**Exercise requirements:**
After locating the line with "red line: (849, 378) -> (463, 206), turned 32" in the entries below, output it and each following line up to and including the line with "green rectangle: (17, 10) -> (23, 51), moved", exactly and without pictures.
#### Materials provided
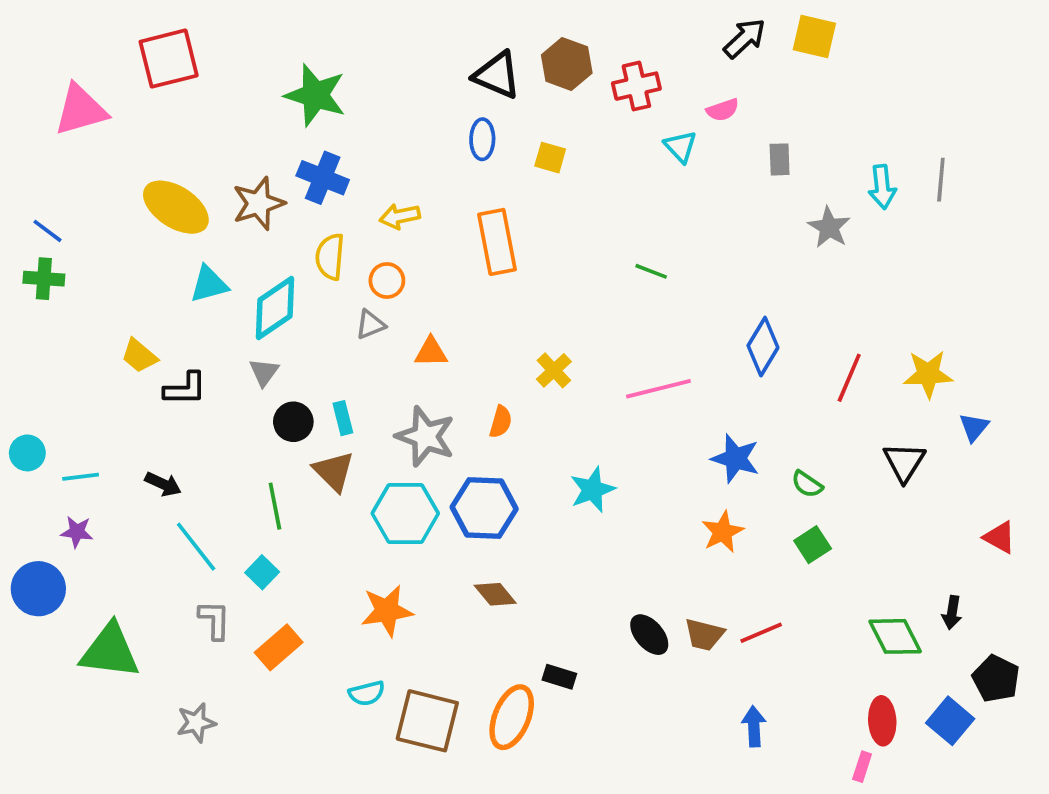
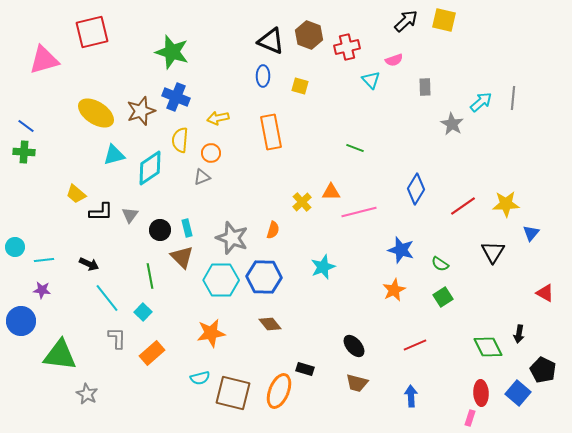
cyan arrow: (882, 187) -> (481, 102), turned -125
orange triangle: (431, 352) -> (331, 192), moved
gray triangle: (264, 372) -> (130, 215), moved
red line: (849, 378) -> (463, 206), turned 32
brown trapezoid: (704, 635) -> (357, 383), moved
gray star: (196, 723) -> (87, 394), moved, turned -30

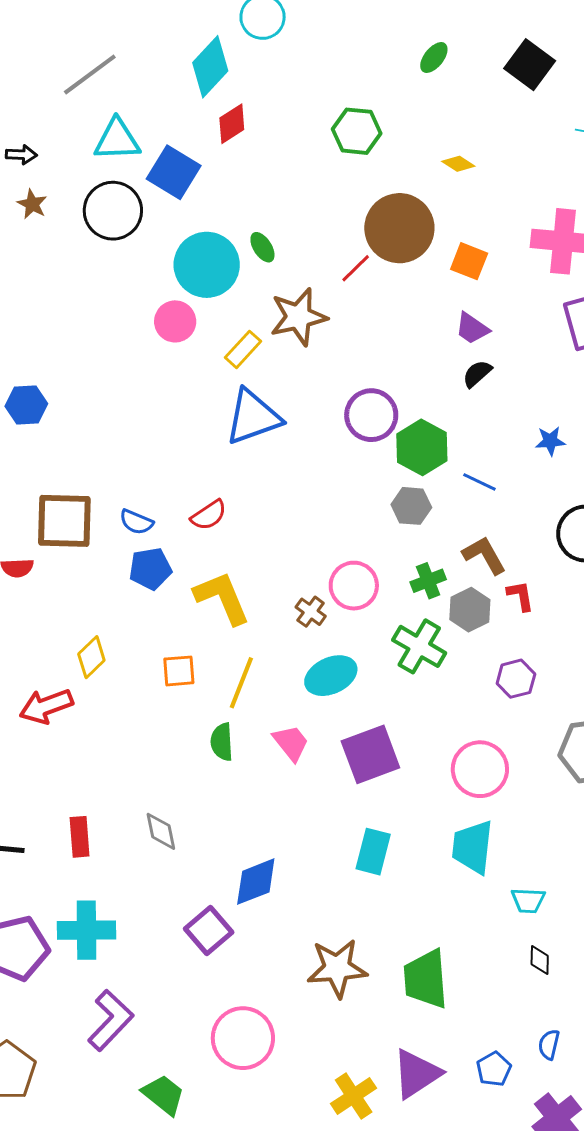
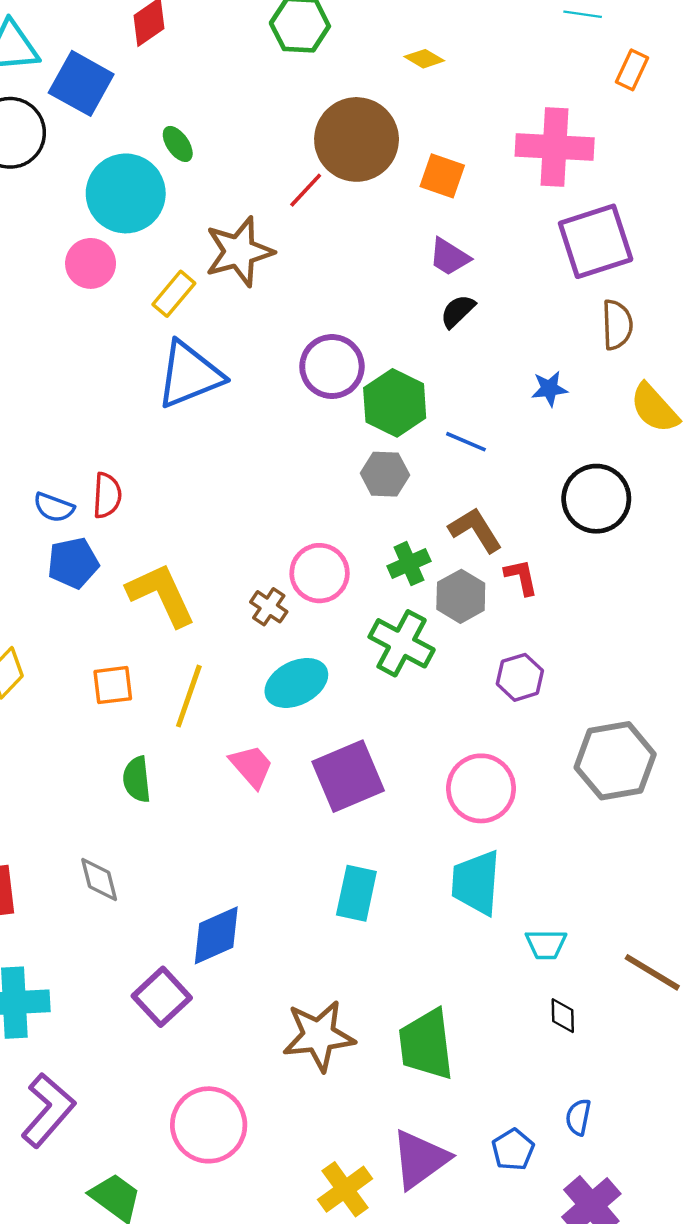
green ellipse: (262, 247) -> (178, 144), moved
red semicircle: (209, 515) -> (107, 495), moved, turned -51
green semicircle: (222, 742) -> (137, 779), moved

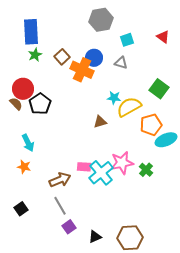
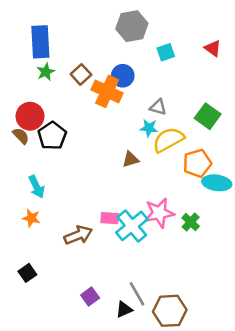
gray triangle: (121, 63) -> (158, 107), moved
cyan ellipse: (166, 140) -> (217, 183), turned 30
gray line: (60, 206) -> (137, 294), moved

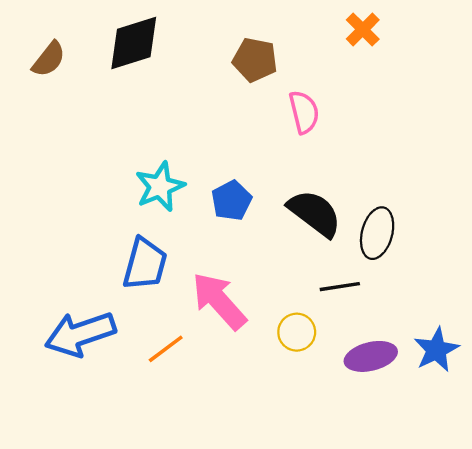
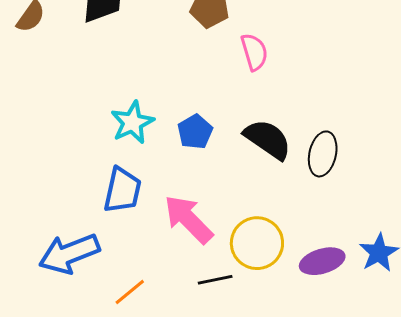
black line: (340, 287) -> (215, 280), moved
yellow circle: (297, 332) -> (257, 243), size x1.6
orange line: (166, 349) -> (130, 292), moved

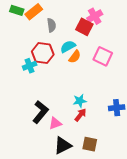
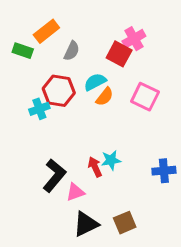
green rectangle: (17, 10) -> (23, 51), moved
gray semicircle: (51, 25) -> (72, 51), turned 32
red arrow: (80, 115) -> (95, 167), moved, turned -64
brown square: (90, 144) -> (125, 223), turned -35

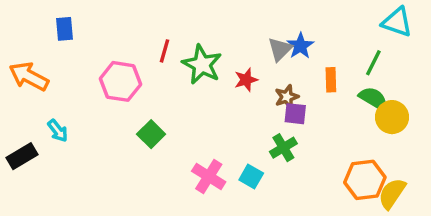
########
**Task output:**
red line: (849, 378) -> (463, 206), turned 32
brown trapezoid: (704, 635) -> (357, 383), moved
gray star: (196, 723) -> (87, 394), moved, turned -30

green ellipse: (262, 247) -> (178, 144), moved
red semicircle: (209, 515) -> (107, 495), moved, turned -51
green semicircle: (222, 742) -> (137, 779), moved

gray triangle: (121, 63) -> (158, 107), moved
cyan ellipse: (166, 140) -> (217, 183), turned 30
gray line: (60, 206) -> (137, 294), moved

black line: (340, 287) -> (215, 280), moved
yellow circle: (297, 332) -> (257, 243), size x1.6
orange line: (166, 349) -> (130, 292), moved

green rectangle: (17, 10) -> (23, 51), moved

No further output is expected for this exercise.